Could you transcribe the data below word for word, starting at the line that contains "cyan trapezoid at" and ending at the line that contains "purple arrow at", with both of those lines included? Leave the pictures out of your answer.
>> BEGIN SOURCE MATERIAL
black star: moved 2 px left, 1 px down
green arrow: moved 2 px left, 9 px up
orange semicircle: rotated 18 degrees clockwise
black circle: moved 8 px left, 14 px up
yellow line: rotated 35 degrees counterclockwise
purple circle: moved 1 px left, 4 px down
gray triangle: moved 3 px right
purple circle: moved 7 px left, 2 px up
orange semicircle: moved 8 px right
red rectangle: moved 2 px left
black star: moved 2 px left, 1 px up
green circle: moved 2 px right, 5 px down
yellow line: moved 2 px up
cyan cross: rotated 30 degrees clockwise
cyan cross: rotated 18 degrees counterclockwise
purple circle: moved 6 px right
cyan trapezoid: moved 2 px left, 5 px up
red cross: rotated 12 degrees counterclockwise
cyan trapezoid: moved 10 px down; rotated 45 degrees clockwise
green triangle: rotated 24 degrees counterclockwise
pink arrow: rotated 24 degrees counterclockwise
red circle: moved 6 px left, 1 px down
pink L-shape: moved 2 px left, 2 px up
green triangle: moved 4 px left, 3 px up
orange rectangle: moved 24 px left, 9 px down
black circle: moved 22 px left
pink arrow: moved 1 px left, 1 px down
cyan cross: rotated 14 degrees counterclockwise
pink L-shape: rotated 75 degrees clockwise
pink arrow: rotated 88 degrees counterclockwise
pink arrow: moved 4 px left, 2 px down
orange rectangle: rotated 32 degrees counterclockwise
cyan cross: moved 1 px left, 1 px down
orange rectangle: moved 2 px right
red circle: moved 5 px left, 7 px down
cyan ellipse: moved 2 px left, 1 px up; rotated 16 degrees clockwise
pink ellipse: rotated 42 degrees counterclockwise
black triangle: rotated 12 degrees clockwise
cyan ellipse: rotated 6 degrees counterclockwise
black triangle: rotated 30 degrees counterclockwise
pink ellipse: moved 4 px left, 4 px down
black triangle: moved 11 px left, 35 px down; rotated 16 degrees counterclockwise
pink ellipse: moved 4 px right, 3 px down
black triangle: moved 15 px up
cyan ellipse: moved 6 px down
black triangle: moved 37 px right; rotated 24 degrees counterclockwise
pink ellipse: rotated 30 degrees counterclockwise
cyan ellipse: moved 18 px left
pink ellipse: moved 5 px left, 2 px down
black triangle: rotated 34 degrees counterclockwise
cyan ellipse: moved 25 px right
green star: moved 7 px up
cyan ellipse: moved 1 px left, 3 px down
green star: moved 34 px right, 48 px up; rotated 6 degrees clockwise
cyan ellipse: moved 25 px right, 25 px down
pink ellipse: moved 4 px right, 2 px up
>> END SOURCE MATERIAL
>> BEGIN SOURCE MATERIAL
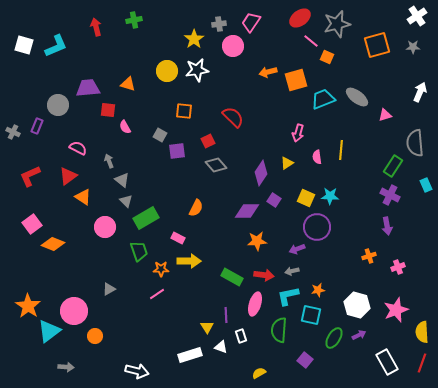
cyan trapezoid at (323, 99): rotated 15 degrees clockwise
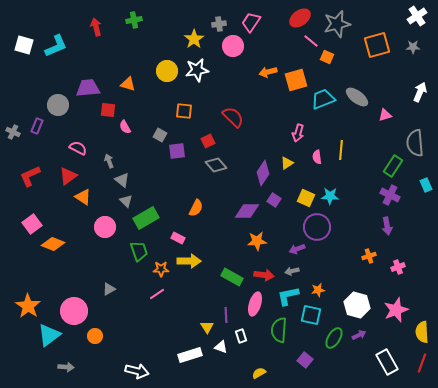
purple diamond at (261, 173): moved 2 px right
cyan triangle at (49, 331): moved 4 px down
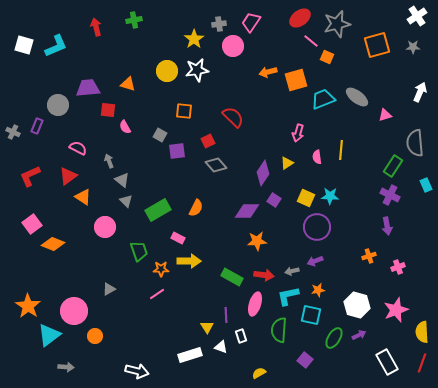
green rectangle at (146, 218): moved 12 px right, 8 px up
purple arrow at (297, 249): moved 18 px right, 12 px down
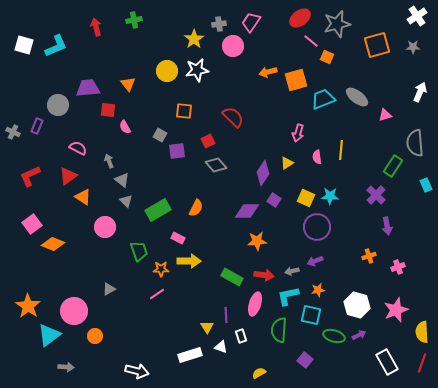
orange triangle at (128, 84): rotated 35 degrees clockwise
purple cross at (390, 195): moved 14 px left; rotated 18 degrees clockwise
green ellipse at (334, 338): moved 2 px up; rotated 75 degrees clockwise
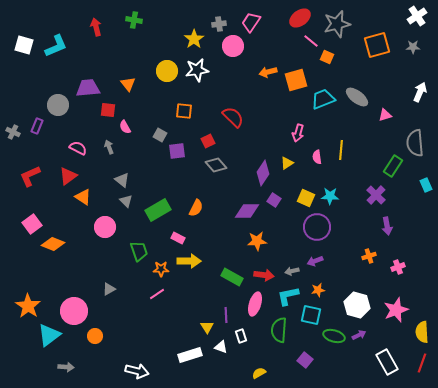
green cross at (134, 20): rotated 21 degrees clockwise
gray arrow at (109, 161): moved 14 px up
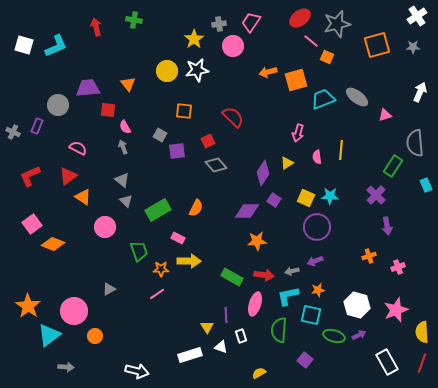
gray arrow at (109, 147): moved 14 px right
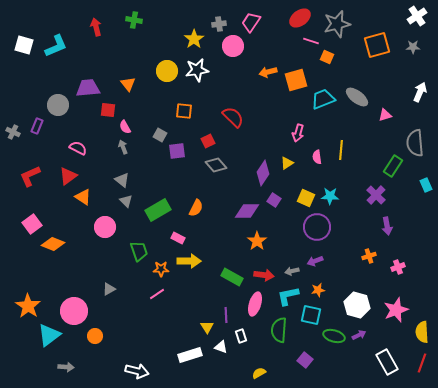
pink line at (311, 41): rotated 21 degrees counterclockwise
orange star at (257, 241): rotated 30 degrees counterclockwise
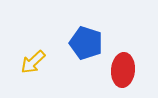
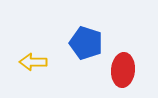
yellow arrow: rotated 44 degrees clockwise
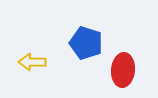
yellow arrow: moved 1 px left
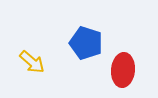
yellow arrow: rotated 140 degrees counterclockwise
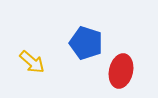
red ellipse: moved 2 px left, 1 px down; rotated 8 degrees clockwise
>> END SOURCE MATERIAL
WRITTEN SOLUTION ::
cyan trapezoid at (323, 99): rotated 15 degrees clockwise
purple diamond at (261, 173): moved 2 px right
cyan triangle at (49, 331): moved 4 px down
green rectangle at (146, 218): moved 12 px right, 8 px up
purple arrow at (297, 249): moved 18 px right, 12 px down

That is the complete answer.